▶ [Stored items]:
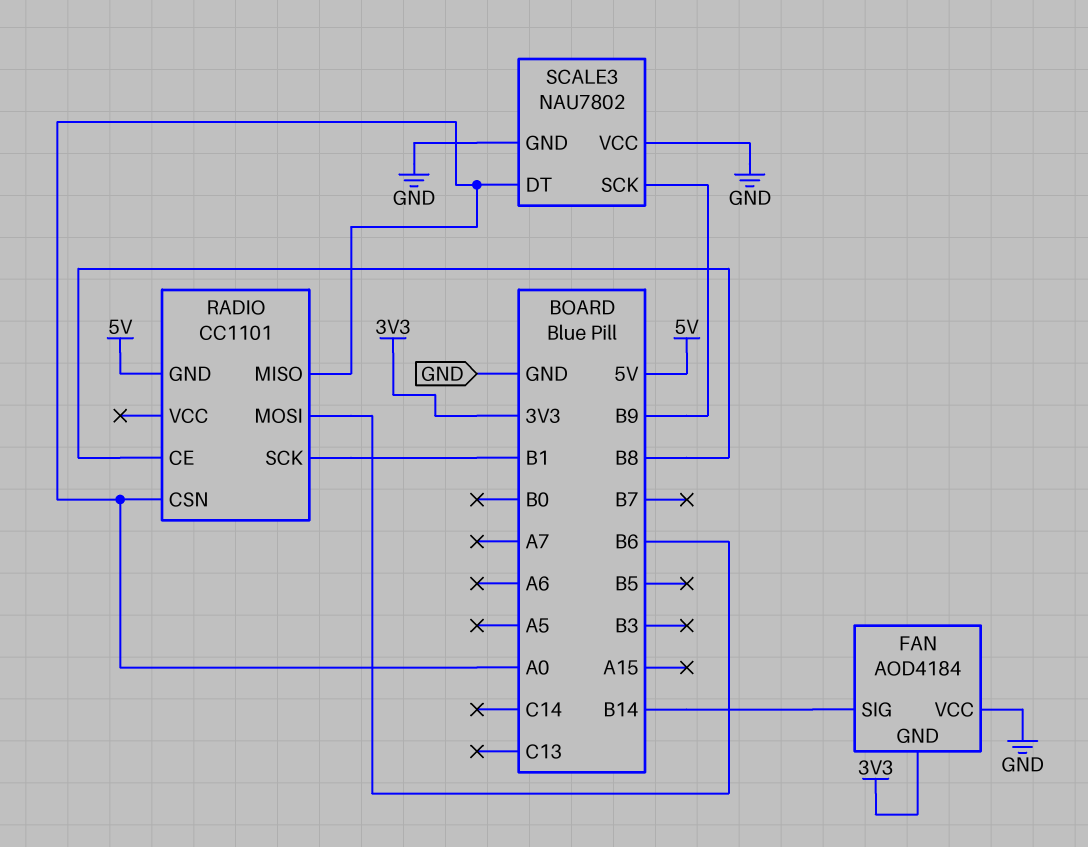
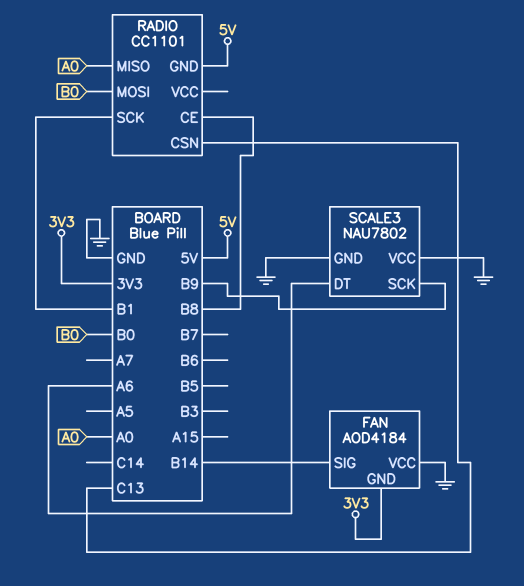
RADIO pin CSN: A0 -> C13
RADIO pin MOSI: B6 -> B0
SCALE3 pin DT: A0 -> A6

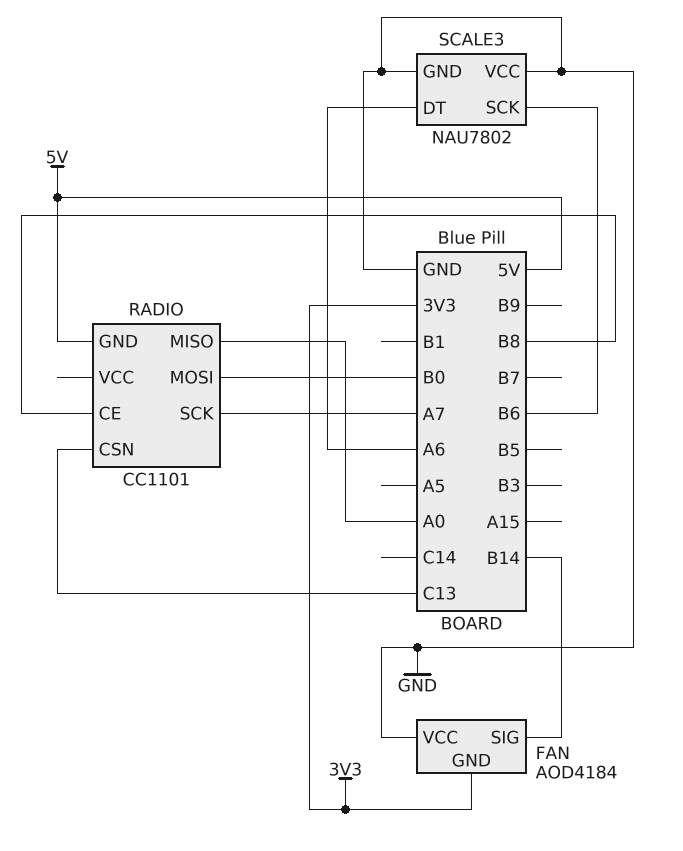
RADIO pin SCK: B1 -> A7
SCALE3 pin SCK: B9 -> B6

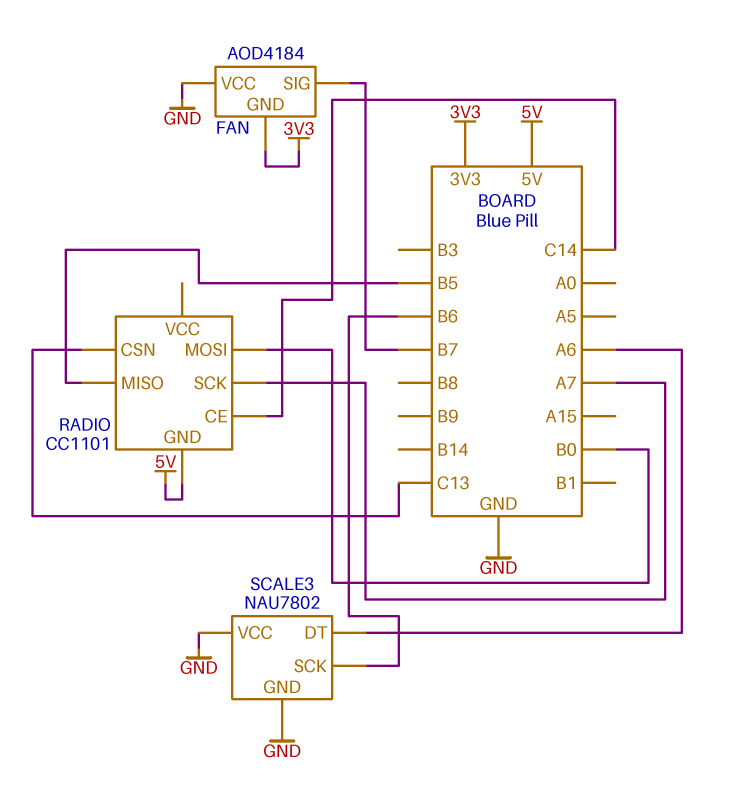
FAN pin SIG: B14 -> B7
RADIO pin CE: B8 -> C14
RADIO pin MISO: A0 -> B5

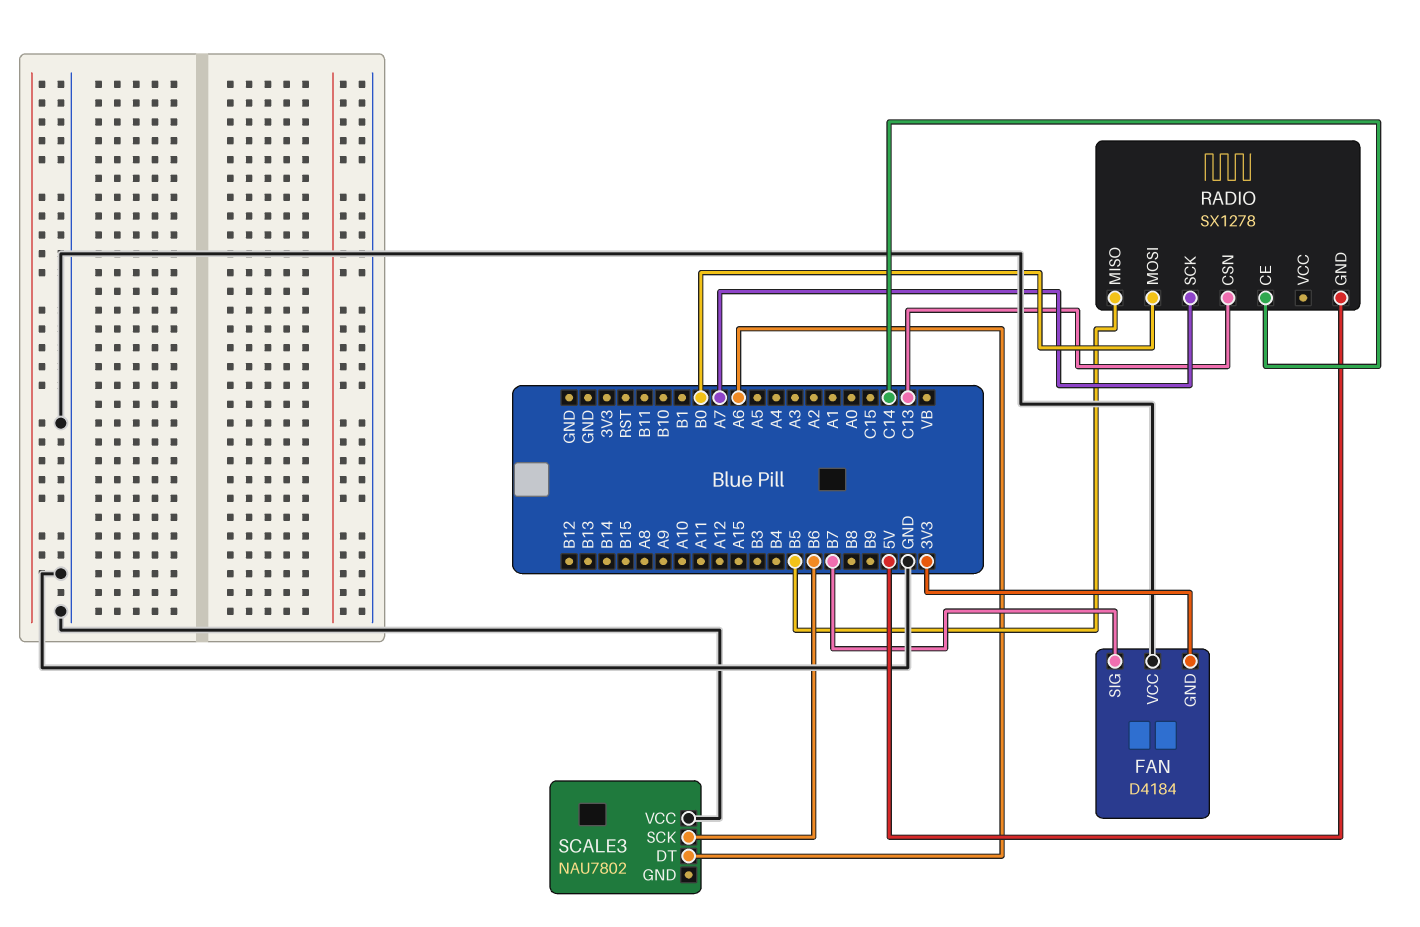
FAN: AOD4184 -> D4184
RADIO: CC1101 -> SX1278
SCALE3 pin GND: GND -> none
---
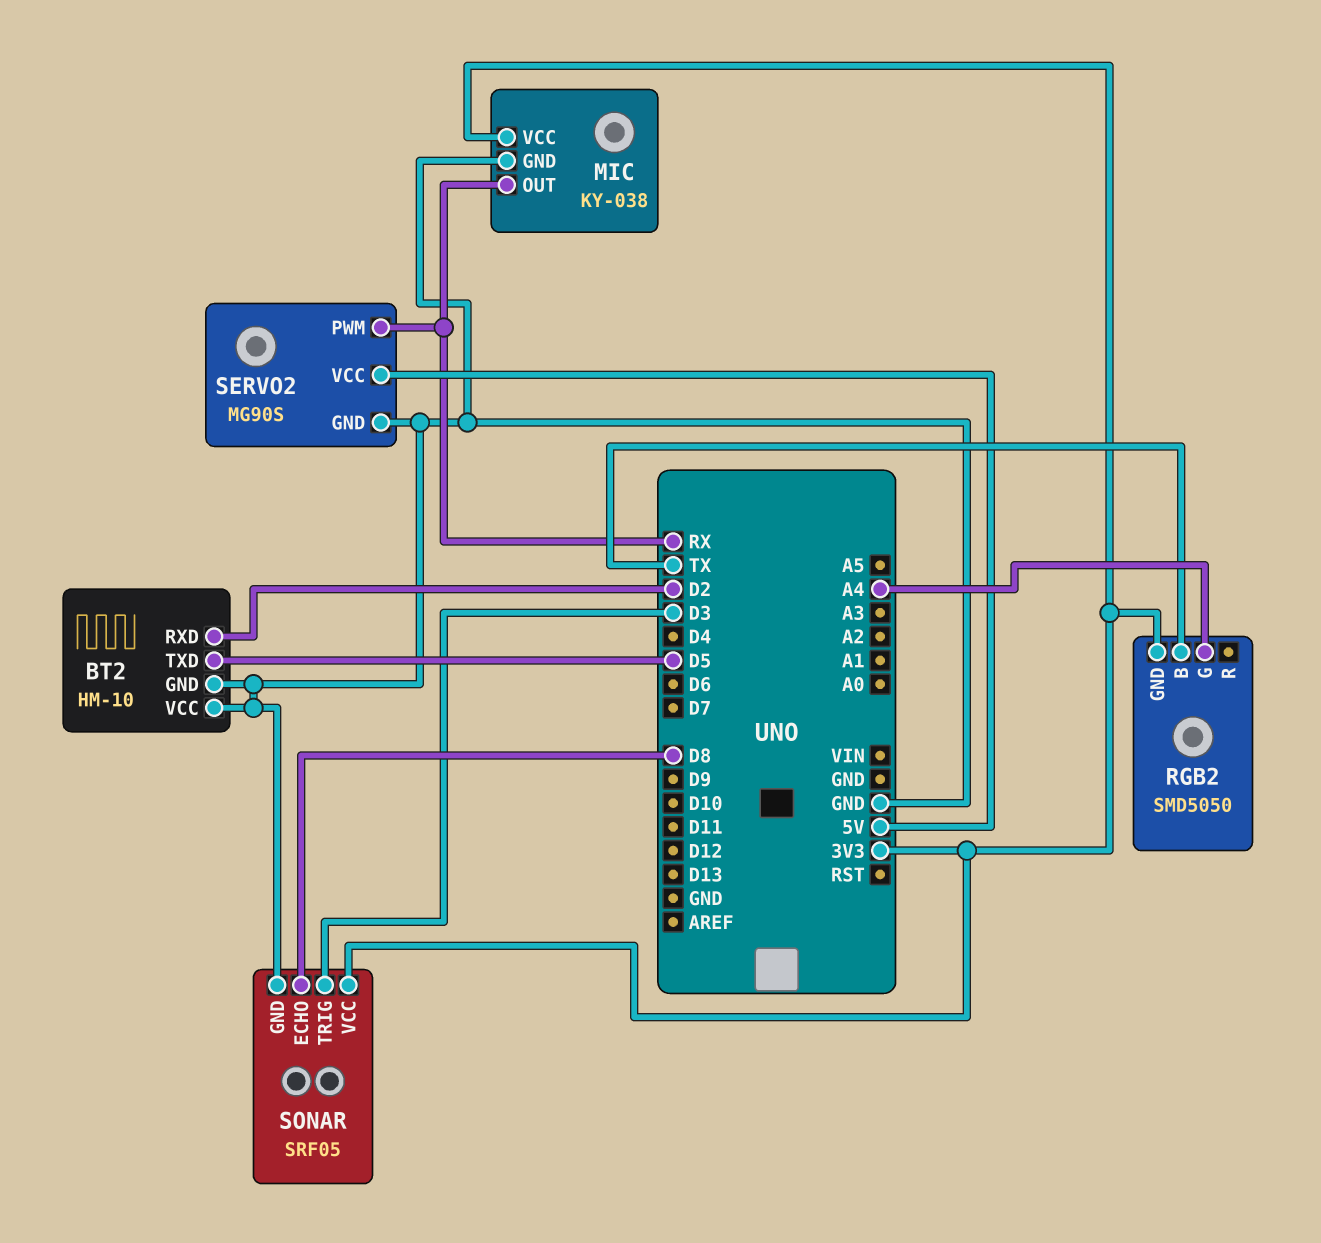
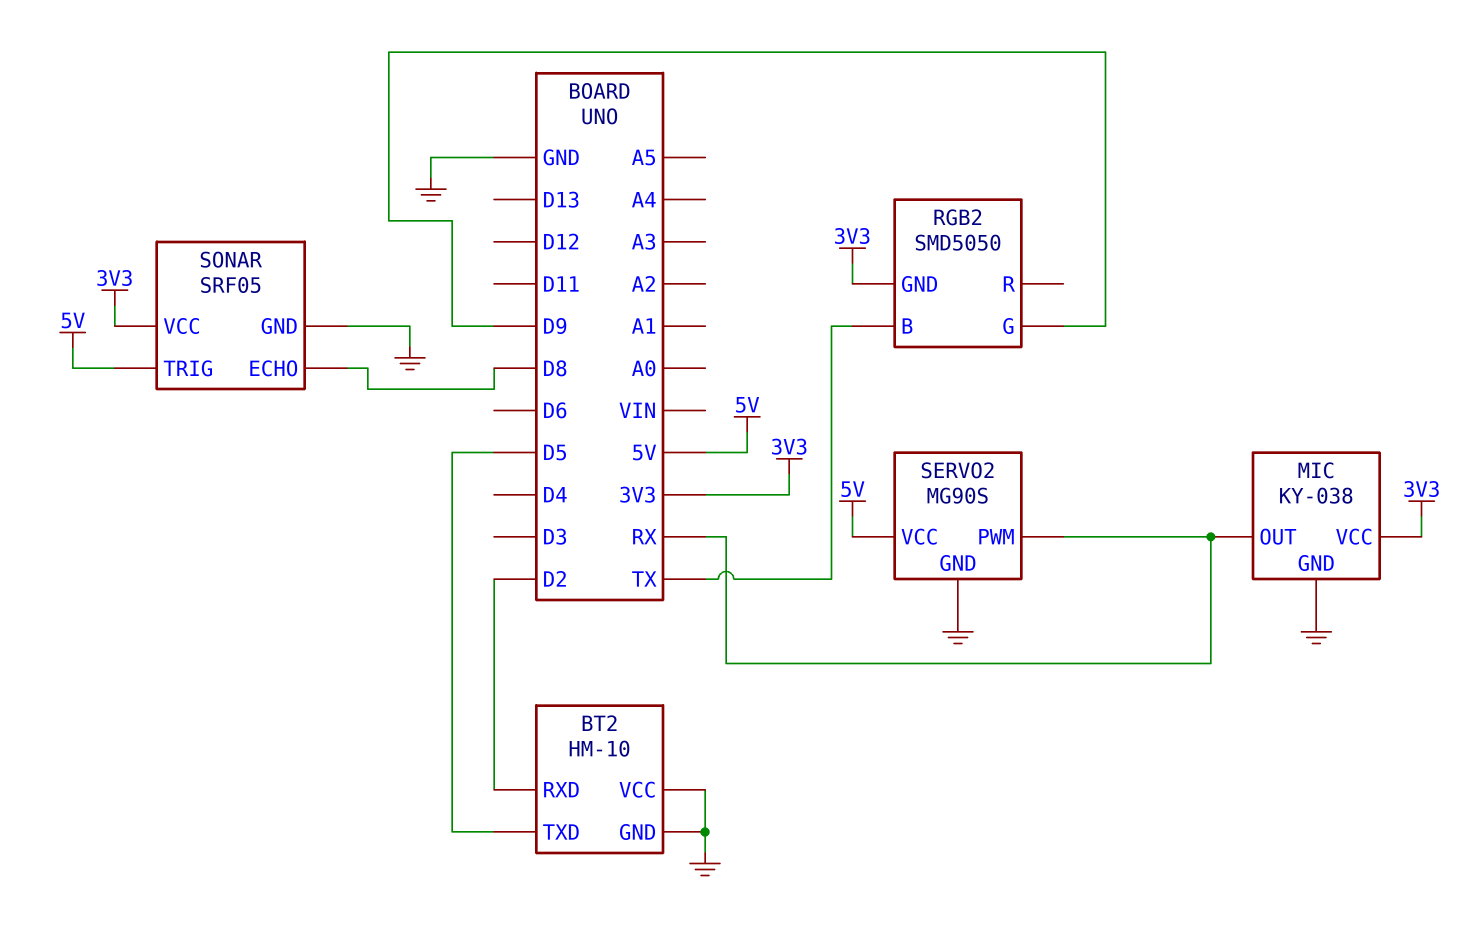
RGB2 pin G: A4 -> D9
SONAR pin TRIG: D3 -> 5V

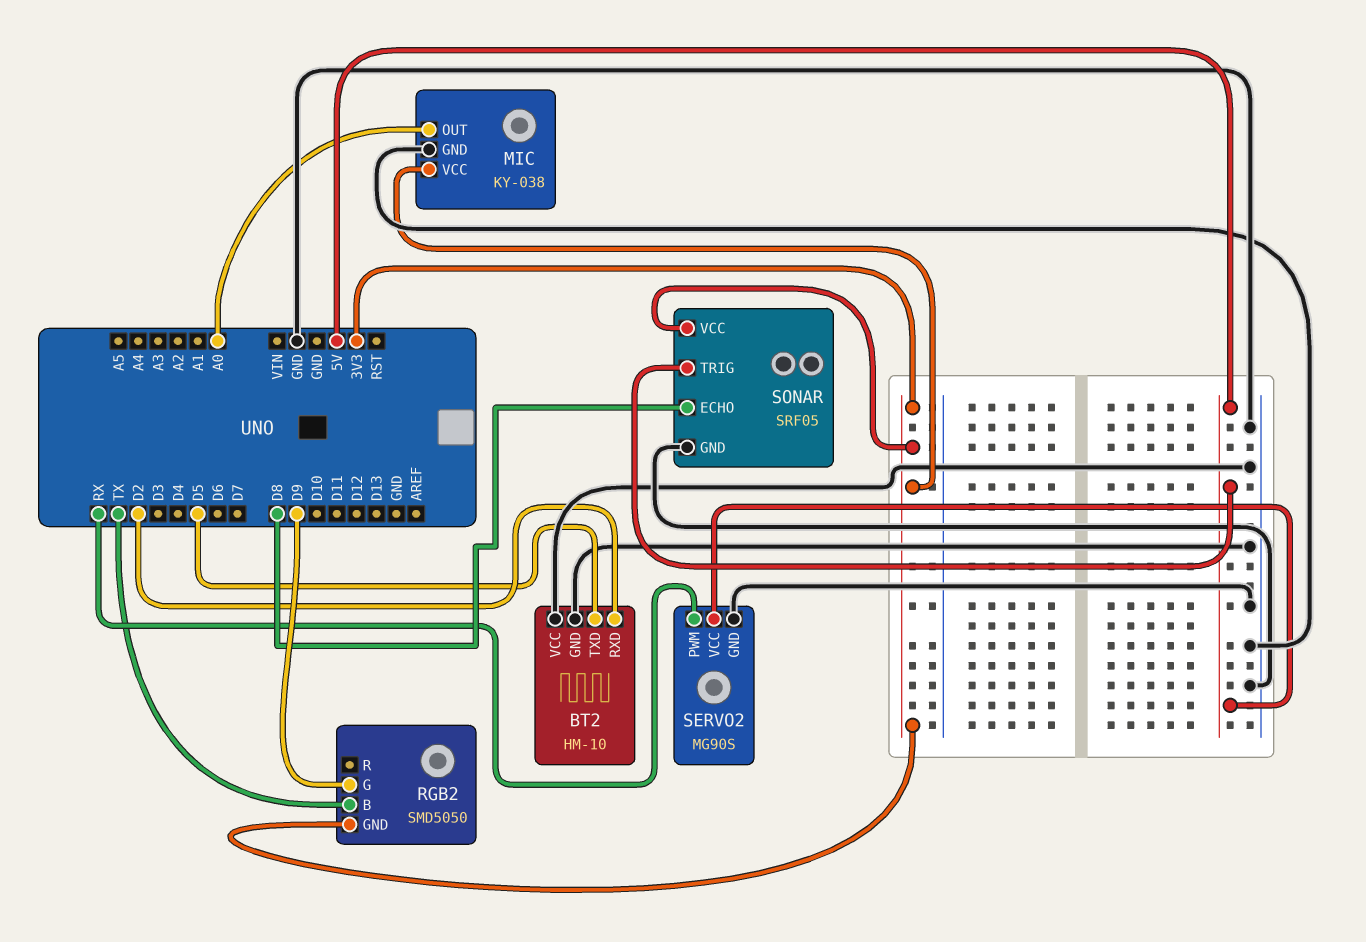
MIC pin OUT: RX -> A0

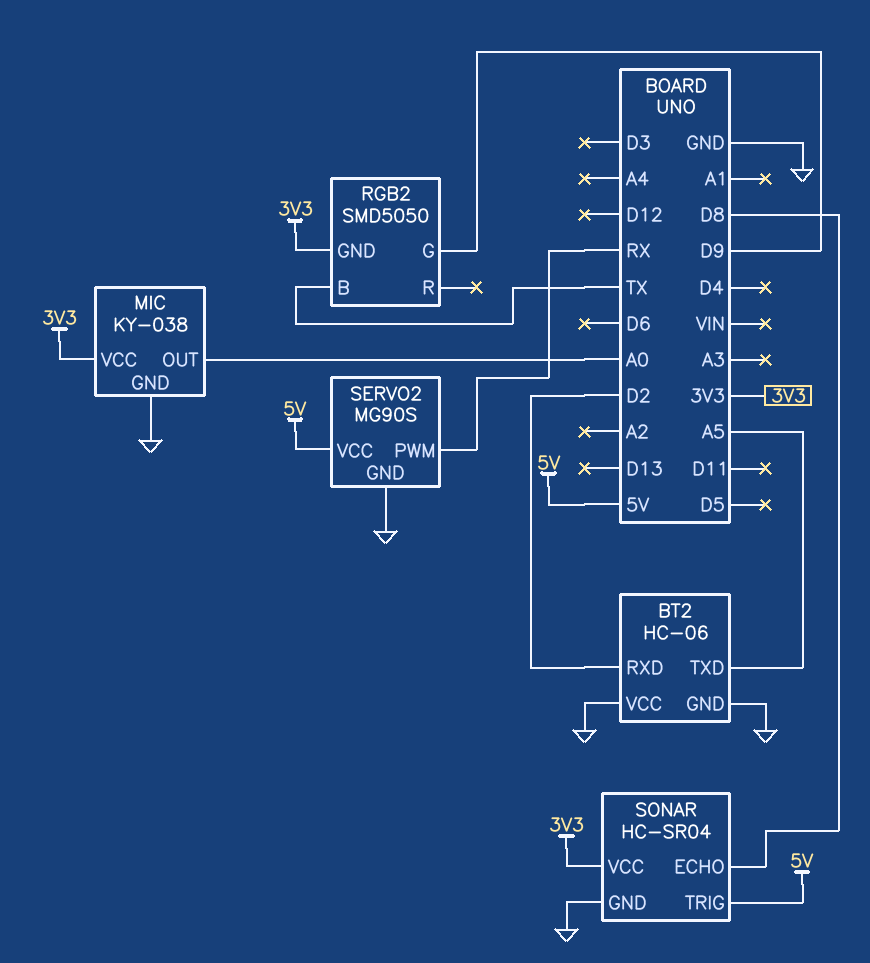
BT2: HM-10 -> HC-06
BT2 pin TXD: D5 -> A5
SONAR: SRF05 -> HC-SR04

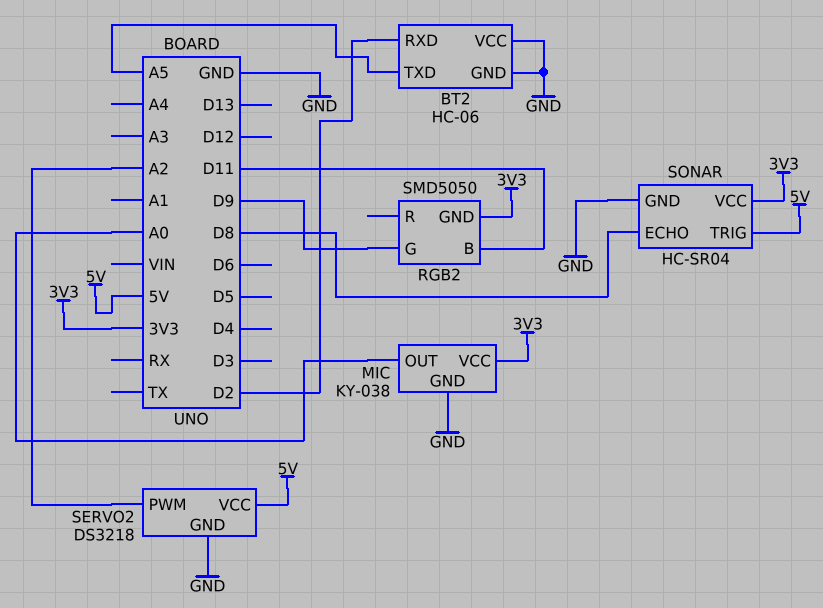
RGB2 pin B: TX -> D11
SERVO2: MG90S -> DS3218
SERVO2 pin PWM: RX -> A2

▶ [Work task]:
From the entries above, return exactly the line containing "RGB2 pin B: TX -> D11", the line containing "SERVO2 pin PWM: RX -> A2", and all lines between, and nothing else.

▶ [Exercise output]:
RGB2 pin B: TX -> D11
SERVO2: MG90S -> DS3218
SERVO2 pin PWM: RX -> A2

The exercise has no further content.